**Supplied data:**
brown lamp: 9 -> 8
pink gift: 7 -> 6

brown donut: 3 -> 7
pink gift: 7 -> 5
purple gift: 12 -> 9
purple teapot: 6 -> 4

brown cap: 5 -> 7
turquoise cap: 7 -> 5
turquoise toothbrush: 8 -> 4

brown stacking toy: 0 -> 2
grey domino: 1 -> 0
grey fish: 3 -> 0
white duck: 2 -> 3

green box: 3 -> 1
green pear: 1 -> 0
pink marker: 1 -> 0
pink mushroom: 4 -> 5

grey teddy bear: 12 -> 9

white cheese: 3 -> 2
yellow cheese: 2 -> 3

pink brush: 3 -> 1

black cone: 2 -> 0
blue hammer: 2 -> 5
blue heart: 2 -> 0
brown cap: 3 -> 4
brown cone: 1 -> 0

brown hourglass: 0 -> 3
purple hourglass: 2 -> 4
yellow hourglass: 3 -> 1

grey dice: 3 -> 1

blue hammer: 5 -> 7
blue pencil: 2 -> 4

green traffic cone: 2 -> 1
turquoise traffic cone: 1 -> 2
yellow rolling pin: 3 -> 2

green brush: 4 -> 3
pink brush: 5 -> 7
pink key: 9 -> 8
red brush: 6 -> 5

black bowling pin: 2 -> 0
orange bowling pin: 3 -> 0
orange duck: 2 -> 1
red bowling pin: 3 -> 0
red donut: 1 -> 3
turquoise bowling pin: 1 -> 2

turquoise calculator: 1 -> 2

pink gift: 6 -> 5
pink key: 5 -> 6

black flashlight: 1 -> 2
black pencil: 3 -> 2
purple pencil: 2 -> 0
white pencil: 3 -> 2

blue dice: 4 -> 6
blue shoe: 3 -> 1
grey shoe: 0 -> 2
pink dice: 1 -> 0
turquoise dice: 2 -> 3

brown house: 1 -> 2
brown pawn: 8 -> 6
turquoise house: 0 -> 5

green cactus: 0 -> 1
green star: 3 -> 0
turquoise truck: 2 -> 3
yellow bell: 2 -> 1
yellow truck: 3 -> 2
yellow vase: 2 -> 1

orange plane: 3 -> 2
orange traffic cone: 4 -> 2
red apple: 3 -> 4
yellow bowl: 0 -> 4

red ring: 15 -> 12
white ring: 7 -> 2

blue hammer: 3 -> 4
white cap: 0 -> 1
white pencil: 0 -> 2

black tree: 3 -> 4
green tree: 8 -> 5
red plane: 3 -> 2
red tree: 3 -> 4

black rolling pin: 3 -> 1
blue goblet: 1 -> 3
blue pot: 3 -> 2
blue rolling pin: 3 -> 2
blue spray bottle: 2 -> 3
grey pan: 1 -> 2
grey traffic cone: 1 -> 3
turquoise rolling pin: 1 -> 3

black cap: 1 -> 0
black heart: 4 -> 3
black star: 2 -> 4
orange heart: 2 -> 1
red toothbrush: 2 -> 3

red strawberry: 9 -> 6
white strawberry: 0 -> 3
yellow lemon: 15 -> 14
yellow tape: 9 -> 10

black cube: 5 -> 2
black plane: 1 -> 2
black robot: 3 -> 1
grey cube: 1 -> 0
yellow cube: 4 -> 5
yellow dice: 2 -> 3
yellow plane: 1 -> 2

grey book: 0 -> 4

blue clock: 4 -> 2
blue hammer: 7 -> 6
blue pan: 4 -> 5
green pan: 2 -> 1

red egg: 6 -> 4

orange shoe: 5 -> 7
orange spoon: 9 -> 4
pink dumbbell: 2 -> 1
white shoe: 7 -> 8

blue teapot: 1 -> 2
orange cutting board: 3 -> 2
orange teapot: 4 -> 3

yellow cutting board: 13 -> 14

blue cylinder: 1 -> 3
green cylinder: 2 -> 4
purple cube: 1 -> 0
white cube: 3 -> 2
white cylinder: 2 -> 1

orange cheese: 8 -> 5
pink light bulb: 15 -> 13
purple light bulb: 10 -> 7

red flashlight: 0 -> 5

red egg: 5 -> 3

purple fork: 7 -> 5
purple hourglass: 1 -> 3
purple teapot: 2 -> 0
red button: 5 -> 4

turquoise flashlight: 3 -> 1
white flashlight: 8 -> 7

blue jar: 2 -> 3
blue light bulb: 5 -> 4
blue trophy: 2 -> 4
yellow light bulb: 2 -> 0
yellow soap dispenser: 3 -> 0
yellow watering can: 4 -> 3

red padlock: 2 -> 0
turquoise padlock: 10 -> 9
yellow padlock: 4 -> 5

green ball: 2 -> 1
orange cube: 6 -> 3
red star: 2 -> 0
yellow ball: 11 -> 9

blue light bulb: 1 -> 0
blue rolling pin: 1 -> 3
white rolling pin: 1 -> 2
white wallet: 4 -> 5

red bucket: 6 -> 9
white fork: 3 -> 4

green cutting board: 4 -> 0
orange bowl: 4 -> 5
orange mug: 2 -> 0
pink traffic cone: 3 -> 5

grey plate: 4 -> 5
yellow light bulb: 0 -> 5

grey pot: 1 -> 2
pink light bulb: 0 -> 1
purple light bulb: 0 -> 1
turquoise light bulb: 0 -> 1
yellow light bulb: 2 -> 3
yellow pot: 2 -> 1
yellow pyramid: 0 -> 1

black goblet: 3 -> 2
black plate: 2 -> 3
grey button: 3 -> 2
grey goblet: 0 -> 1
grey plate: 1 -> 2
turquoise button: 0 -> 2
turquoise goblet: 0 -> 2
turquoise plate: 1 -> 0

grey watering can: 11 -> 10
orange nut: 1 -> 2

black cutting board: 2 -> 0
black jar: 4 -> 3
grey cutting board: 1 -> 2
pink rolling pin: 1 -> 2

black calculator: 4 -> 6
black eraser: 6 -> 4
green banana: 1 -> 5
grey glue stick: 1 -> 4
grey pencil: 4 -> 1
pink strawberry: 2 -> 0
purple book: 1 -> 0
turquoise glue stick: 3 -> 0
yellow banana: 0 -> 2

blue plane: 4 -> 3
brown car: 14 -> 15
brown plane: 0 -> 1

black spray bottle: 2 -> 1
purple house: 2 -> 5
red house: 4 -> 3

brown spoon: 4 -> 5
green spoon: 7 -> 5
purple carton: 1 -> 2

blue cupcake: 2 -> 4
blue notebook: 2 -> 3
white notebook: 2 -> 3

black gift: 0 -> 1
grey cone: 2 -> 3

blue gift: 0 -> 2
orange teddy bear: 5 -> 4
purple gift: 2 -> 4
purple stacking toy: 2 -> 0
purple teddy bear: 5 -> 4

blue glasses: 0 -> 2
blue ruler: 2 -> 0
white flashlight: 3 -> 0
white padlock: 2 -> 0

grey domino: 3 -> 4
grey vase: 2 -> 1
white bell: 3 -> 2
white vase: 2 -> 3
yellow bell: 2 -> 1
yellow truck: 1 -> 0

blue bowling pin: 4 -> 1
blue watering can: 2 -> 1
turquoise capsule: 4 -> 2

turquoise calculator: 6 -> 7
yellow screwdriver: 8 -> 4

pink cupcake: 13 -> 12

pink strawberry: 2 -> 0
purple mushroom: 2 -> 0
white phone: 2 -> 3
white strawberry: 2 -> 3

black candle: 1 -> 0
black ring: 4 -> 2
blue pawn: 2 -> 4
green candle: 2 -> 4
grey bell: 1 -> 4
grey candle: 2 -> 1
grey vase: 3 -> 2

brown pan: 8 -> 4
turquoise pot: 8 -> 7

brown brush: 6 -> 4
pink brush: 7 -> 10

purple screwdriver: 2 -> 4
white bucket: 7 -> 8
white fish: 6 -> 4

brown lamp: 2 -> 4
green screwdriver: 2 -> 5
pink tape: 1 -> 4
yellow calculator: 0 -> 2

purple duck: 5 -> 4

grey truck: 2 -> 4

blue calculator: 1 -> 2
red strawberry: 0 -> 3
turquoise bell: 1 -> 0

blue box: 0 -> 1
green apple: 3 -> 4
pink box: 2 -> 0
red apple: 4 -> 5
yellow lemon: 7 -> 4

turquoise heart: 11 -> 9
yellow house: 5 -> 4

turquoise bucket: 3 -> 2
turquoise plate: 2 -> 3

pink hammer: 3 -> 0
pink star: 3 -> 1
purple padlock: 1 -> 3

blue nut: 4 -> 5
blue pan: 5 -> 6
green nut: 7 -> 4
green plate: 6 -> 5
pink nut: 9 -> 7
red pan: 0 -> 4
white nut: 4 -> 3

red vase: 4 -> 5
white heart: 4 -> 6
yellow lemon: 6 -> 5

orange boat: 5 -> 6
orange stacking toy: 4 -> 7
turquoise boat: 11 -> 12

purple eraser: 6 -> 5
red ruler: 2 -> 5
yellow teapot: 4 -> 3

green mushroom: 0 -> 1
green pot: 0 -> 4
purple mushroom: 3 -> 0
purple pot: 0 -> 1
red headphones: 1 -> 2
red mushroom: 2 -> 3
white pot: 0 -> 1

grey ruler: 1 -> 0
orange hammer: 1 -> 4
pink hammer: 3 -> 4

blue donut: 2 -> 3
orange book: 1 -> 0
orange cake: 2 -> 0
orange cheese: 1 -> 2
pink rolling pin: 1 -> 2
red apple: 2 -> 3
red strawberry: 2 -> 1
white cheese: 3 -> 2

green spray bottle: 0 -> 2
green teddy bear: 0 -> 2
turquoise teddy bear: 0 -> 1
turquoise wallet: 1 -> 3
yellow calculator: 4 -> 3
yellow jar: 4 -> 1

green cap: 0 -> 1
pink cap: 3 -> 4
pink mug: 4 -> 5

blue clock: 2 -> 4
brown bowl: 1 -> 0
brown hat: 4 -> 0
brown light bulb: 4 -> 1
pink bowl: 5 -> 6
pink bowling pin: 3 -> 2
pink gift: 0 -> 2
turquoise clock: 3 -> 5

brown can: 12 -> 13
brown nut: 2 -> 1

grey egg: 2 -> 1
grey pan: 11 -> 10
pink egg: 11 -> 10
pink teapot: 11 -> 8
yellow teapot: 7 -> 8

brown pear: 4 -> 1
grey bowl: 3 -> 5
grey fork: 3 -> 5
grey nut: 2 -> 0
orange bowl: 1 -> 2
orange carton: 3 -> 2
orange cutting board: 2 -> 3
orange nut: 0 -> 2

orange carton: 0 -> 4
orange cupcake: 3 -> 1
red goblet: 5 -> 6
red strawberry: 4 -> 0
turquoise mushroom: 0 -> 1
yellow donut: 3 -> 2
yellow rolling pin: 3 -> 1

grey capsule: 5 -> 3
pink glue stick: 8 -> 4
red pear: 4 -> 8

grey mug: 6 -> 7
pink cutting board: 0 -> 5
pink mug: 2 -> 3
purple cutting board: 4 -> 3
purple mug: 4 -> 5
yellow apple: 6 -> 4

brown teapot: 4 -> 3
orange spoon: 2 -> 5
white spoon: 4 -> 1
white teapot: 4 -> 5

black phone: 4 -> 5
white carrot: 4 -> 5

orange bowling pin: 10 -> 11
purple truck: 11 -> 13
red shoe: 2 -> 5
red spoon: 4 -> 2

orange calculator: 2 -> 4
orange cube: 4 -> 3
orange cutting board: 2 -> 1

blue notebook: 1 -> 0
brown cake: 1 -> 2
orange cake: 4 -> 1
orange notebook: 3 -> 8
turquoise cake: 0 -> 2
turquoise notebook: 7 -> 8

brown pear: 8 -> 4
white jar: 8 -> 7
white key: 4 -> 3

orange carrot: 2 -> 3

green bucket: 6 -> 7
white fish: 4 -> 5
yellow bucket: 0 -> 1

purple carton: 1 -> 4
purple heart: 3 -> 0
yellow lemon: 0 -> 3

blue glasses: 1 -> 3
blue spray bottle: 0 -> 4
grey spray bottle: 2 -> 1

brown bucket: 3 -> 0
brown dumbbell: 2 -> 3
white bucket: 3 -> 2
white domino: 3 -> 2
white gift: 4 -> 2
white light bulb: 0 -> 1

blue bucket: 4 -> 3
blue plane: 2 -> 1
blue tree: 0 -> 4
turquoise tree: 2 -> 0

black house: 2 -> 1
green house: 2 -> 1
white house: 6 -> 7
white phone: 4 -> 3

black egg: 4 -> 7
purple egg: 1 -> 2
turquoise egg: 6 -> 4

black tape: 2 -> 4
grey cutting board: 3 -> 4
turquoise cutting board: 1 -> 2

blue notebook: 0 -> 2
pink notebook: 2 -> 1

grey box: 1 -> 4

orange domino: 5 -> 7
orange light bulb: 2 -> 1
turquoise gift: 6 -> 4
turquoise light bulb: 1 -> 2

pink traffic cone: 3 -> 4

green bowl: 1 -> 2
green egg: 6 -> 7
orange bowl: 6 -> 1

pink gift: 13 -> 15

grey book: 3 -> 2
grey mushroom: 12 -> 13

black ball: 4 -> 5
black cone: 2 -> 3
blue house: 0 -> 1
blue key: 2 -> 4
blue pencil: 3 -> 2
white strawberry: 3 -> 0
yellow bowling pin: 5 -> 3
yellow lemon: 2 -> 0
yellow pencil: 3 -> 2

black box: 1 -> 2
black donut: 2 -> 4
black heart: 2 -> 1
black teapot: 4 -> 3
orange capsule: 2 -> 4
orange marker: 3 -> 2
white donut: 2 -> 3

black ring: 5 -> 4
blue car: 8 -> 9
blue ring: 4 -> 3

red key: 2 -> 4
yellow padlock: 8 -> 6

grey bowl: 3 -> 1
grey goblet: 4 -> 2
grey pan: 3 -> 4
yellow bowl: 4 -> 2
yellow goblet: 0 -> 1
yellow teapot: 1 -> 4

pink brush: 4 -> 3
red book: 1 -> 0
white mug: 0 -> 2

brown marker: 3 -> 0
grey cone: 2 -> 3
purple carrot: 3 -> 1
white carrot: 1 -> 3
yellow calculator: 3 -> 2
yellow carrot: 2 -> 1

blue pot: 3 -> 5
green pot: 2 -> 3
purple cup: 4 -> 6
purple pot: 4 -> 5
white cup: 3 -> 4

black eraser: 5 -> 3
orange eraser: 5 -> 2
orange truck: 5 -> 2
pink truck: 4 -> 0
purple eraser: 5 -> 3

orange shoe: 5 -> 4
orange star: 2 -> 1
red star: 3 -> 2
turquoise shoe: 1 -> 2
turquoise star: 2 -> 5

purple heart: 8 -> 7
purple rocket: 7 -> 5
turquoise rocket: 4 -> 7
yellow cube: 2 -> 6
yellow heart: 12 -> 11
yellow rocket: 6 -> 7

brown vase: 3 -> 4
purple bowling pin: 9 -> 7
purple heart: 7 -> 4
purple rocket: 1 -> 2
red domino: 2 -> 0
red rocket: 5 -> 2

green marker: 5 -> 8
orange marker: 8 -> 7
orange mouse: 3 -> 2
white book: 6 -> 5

**Exercise instructions:**
In the entries above, how many lines include the word "bucket"? Only the number should be given.

**Output of the exercise:**
8